What to produce: Below are records to repeat exactly; do not include any pictures.

Data supplied:
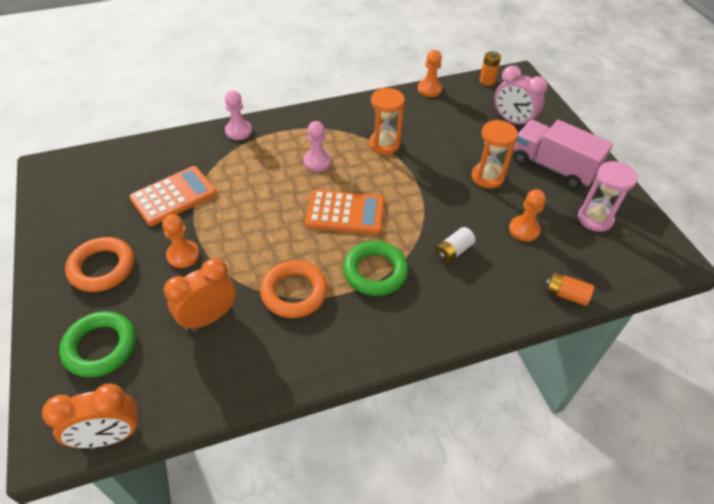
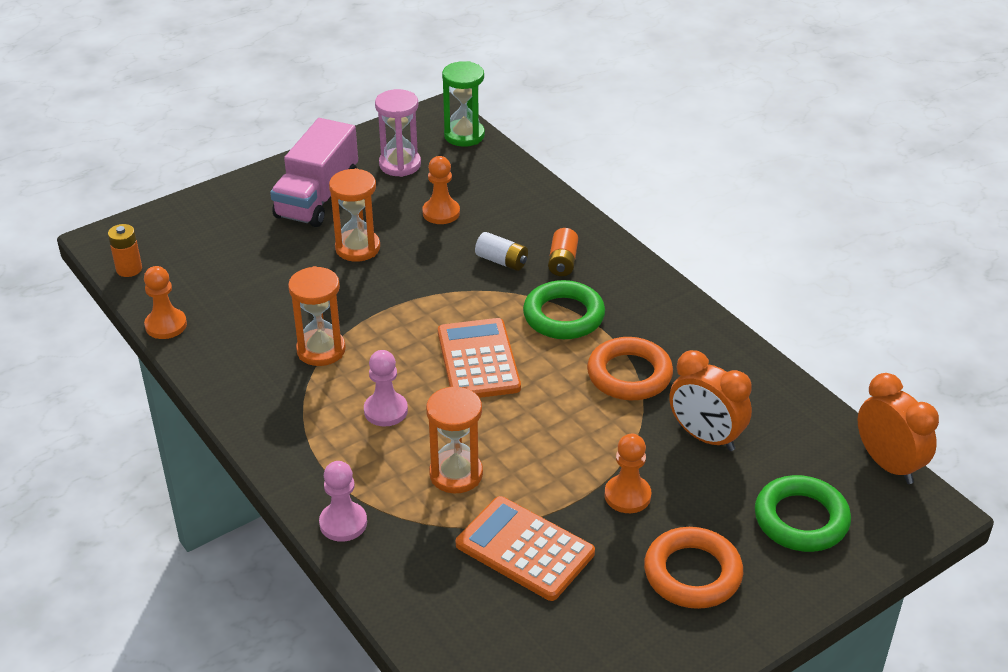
camera: 105 degrees left, 10 degrees down
(248, 180) = (456, 474): none -> orange hourglass
(512, 121) = (227, 237): pink clock -> none
(565, 294) = (524, 180): orange battery -> orange battery (562, 262)
(640, 269) = (464, 135): none -> green hourglass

Answer below:
camera: 105 degrees left, 10 degrees down
(248, 180) = (456, 474): none -> orange hourglass
(512, 121) = (227, 237): pink clock -> none
(565, 294) = (524, 180): orange battery -> orange battery (562, 262)
(640, 269) = (464, 135): none -> green hourglass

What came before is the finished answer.